DATA EXTRACT ▸

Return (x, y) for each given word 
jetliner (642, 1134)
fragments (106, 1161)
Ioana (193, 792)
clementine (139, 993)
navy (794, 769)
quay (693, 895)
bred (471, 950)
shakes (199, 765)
---
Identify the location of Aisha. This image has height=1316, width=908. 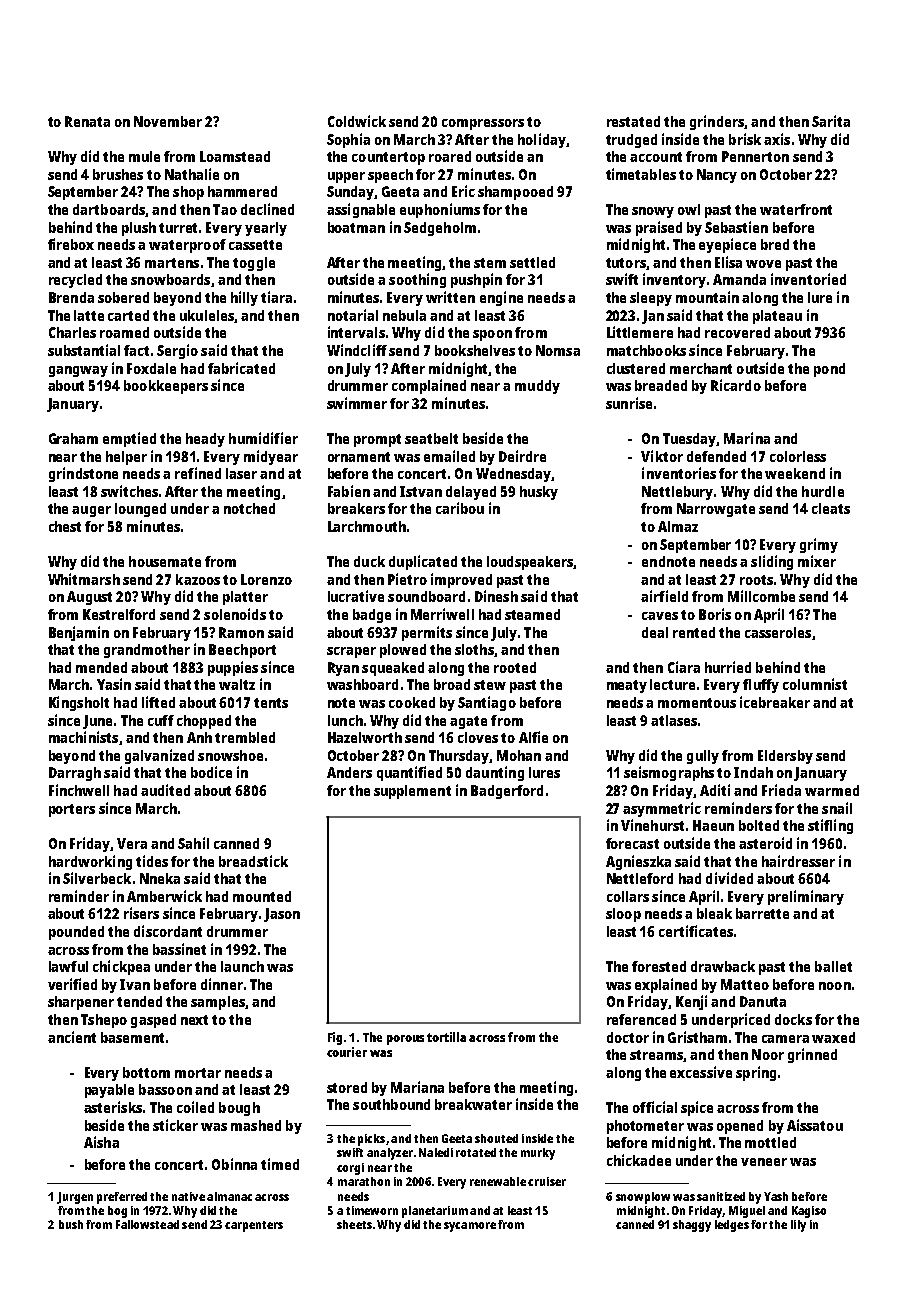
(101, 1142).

WHAT TO PRODUCE ▸ Rewrite the records above from the line containing "fragments (106, 1161)" through the line containing "shakes (199, 765)", putting "teal" in place of "navy" and leaving everything else unchanged.

REPLY ▸
fragments (106, 1161)
Ioana (193, 792)
clementine (139, 993)
teal (794, 769)
quay (693, 895)
bred (471, 950)
shakes (199, 765)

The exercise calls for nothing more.